- [THE TASK]
Please reproduce all the data exactly as written and omit the pictures.

- [SOURCE MATERIAL]
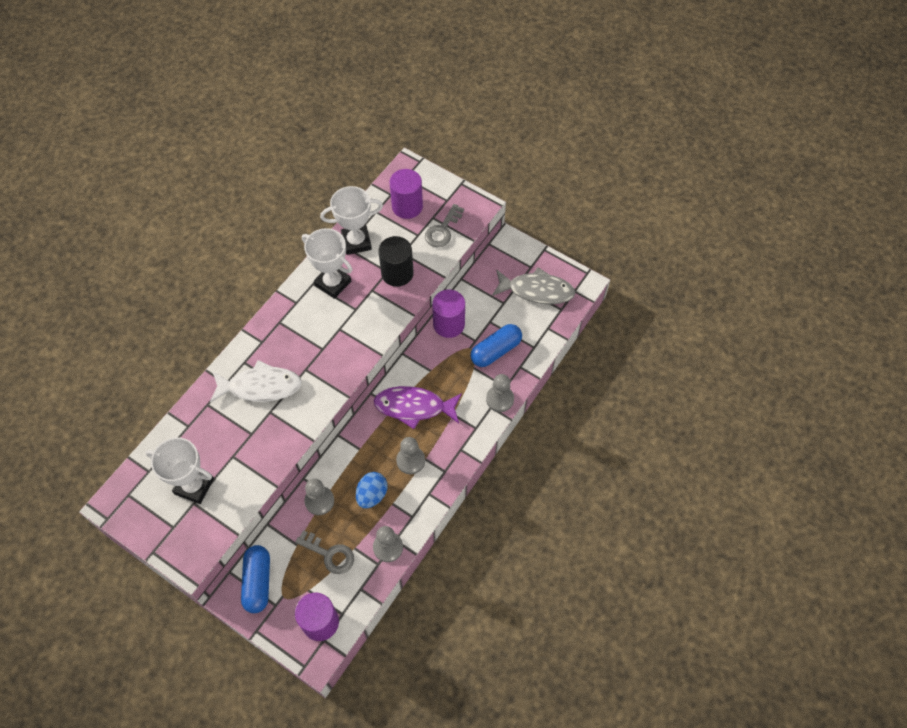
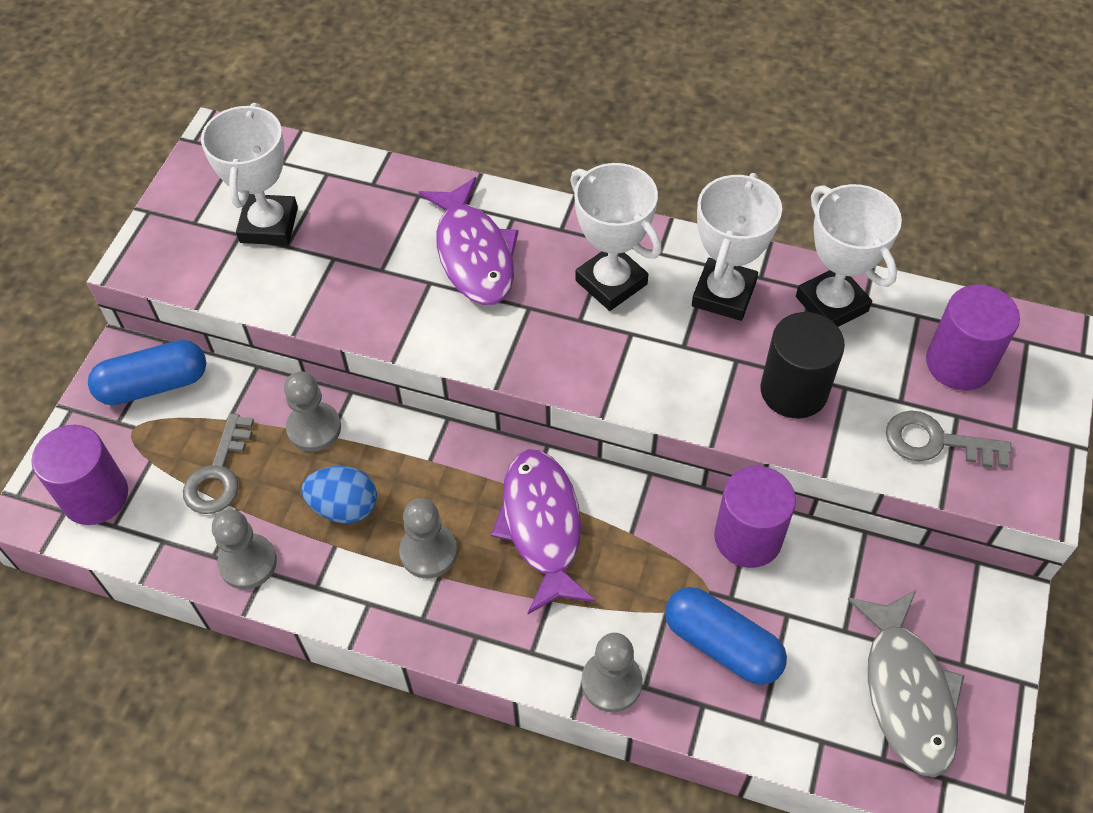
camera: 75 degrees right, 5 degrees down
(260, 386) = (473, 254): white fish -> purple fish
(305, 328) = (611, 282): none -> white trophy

- [OUTPUT BELOW]
camera: 75 degrees right, 5 degrees down
(260, 386) = (473, 254): white fish -> purple fish
(305, 328) = (611, 282): none -> white trophy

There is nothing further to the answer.